### Task instructions
Only the lines from the one that contains "IC207: NAND 74HC132" to the last line below, both included, should be transcribed. Pictures stay out of the copy.
============================================================
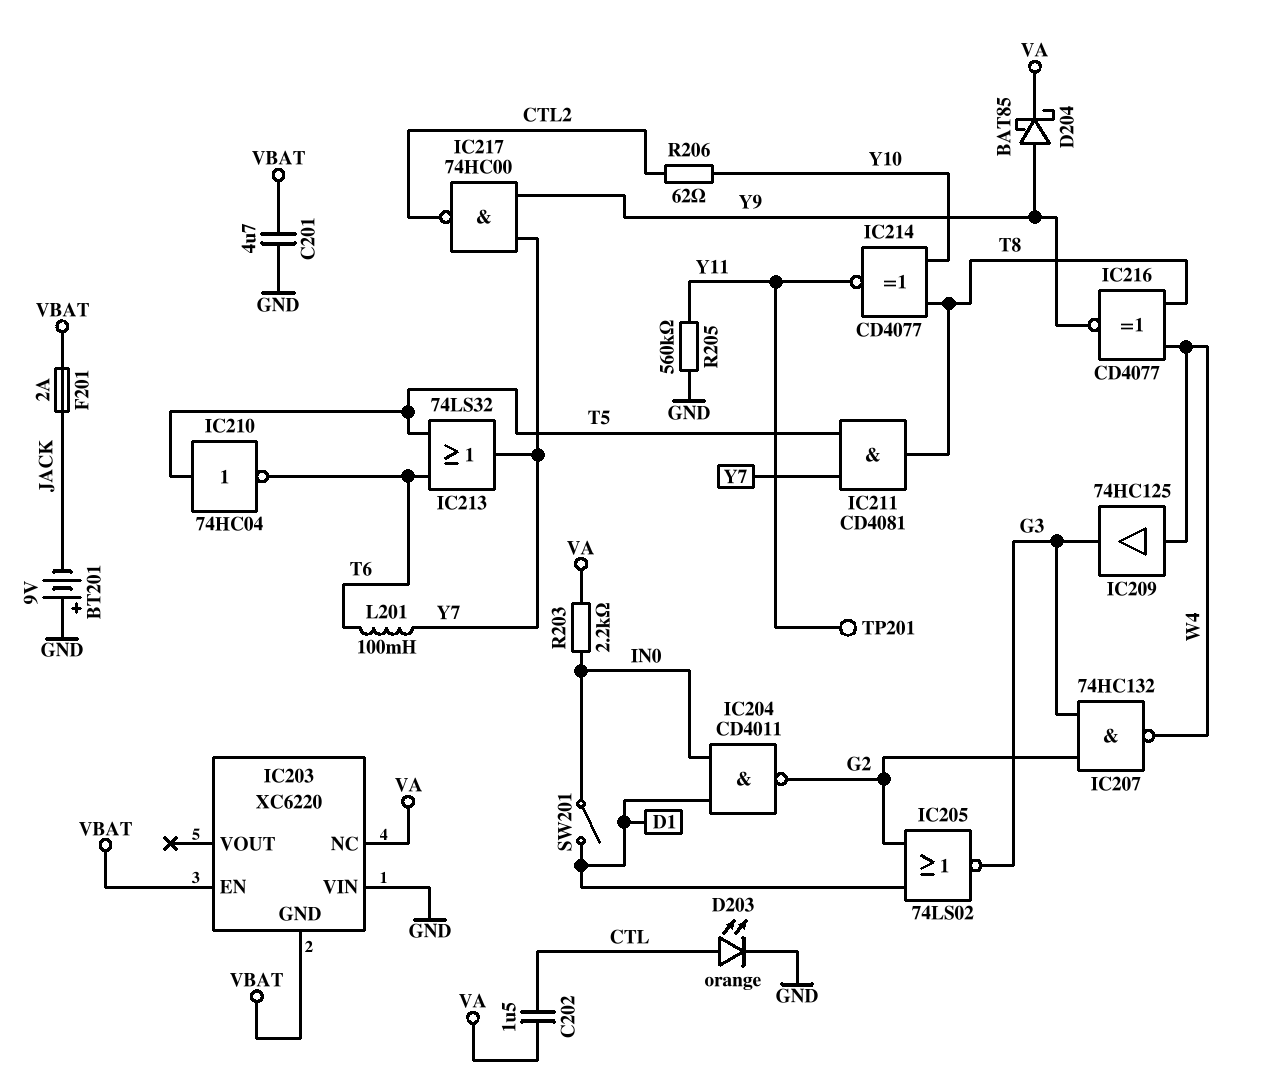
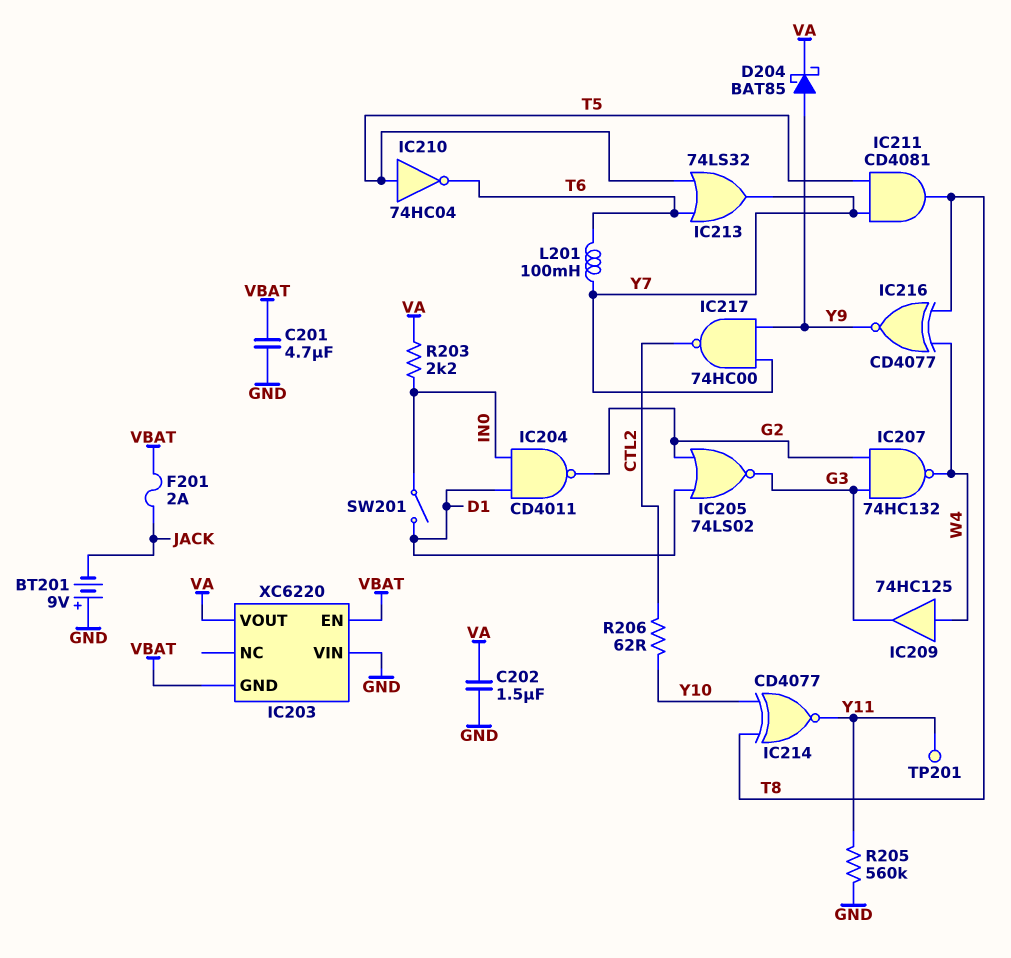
C202: 1.5uF (CTL, VA) -> 1.5uF (GND, VA)
D203: LED orange (A CTL, K GND) -> none
IC203 pin NC: VA -> none
IC203 pin VOUT: none -> VA

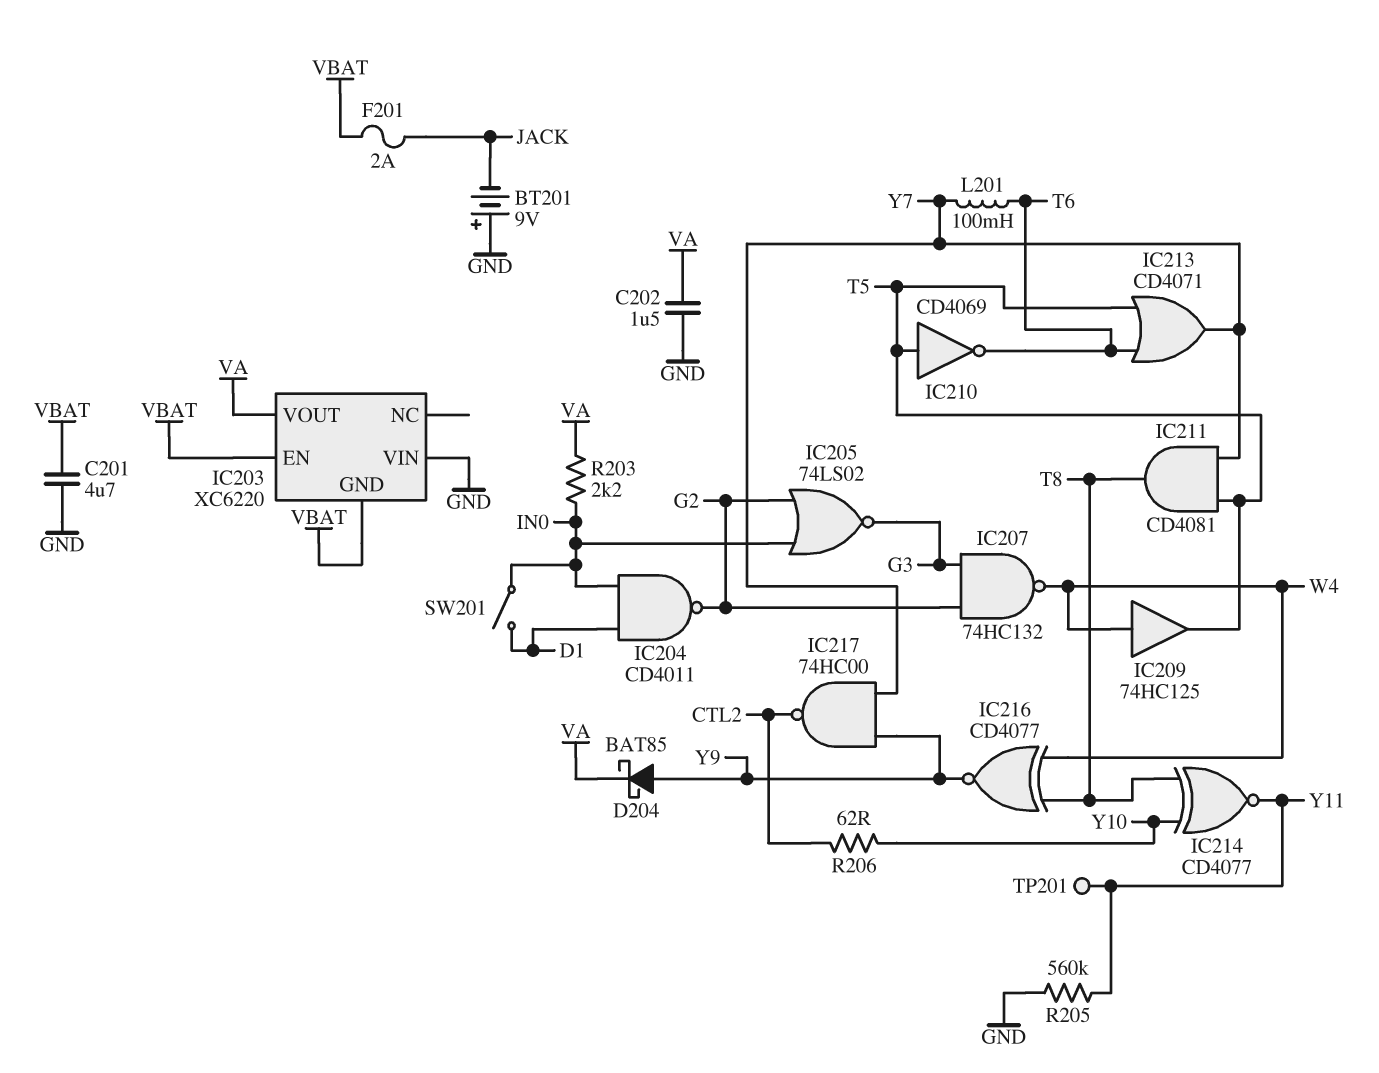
IC205: NOR 74LS02 (in D1, in G2, out G3) -> NOR 74LS02 (in G2, in IN0, out G3)
IC209: buffer 74HC125 (in W4, out G3) -> buffer 74HC125 (in W4, out T5)
IC210: NOT 74HC04 (in T5, out T6) -> NOT CD4069 (in T5, out T6)
IC213: OR 74LS32 (in T5, in T6, out Y7) -> OR CD4071 (in T5, in T6, out Y7)

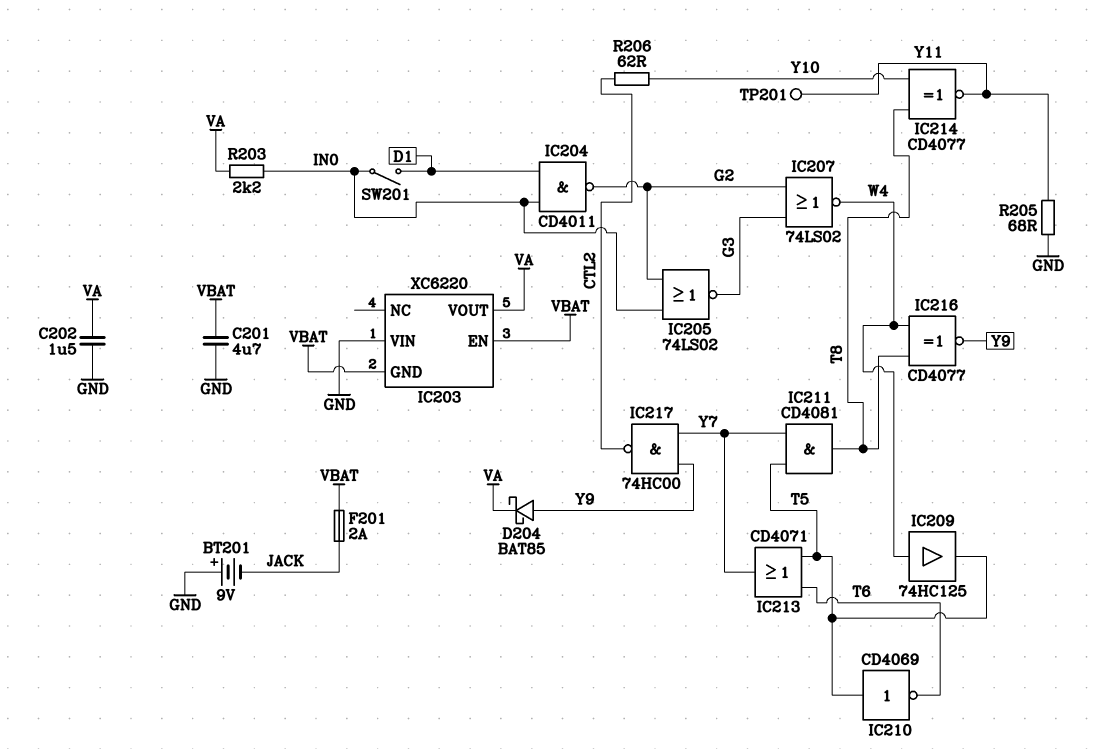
IC207: NAND 74HC132 (in G2, in G3, out W4) -> NOR 74LS02 (in G2, in G3, out W4)
L201: 100mH (T6, Y7) -> none
R205: 560k (GND, Y11) -> 68 (GND, Y11)

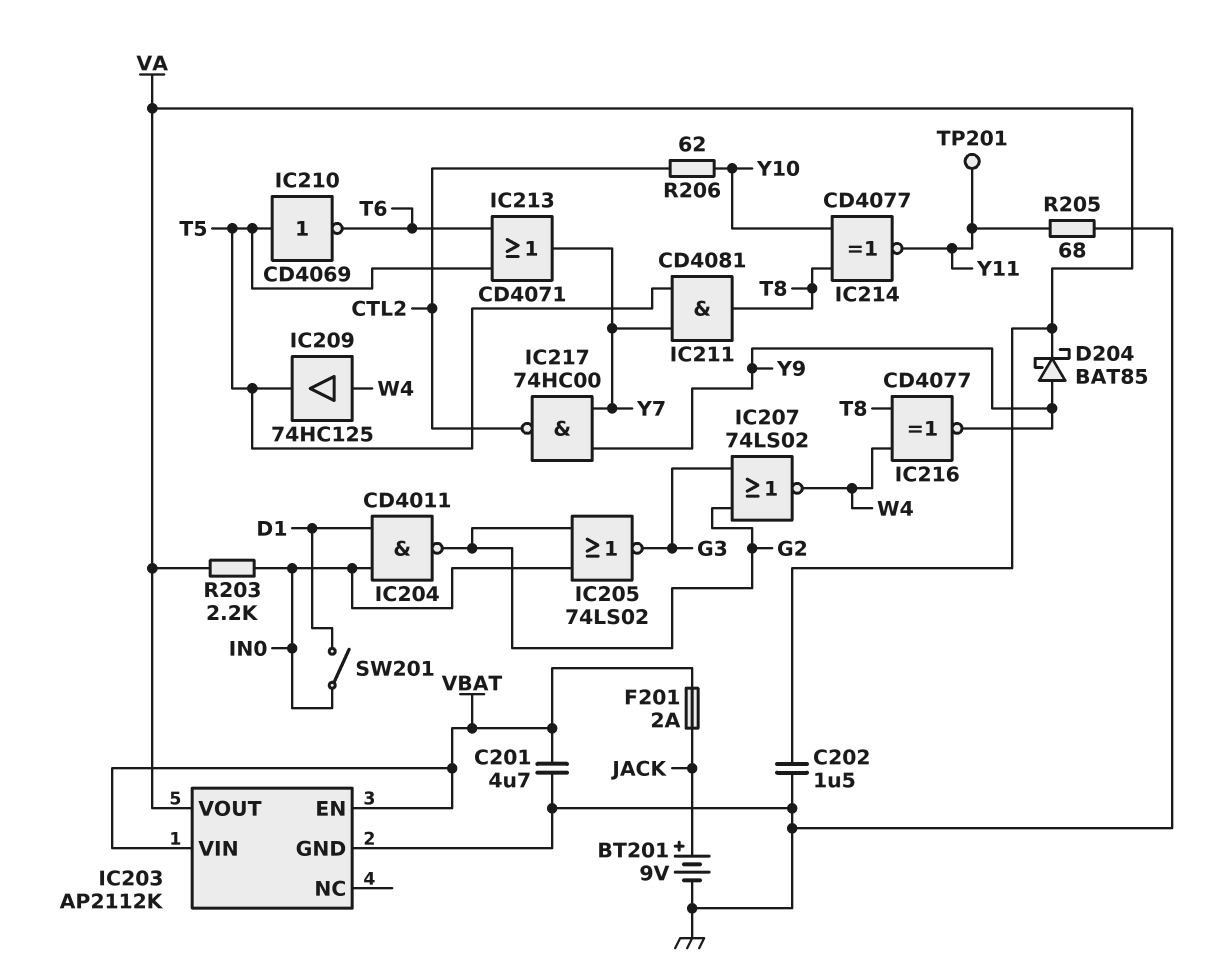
BT201: 9V (plus GND, minus JACK) -> 9V (plus JACK, minus GND)
IC203: XC6220 -> AP2112K
IC203 pin GND: VBAT -> GND
IC203 pin VIN: GND -> VBAT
============================================================
### The completed task
IC207: NAND 74HC132 (in G2, in G3, out W4) -> NOR 74LS02 (in G2, in G3, out W4)
L201: 100mH (T6, Y7) -> none
R205: 560k (GND, Y11) -> 68 (GND, Y11)

BT201: 9V (plus GND, minus JACK) -> 9V (plus JACK, minus GND)
IC203: XC6220 -> AP2112K
IC203 pin GND: VBAT -> GND
IC203 pin VIN: GND -> VBAT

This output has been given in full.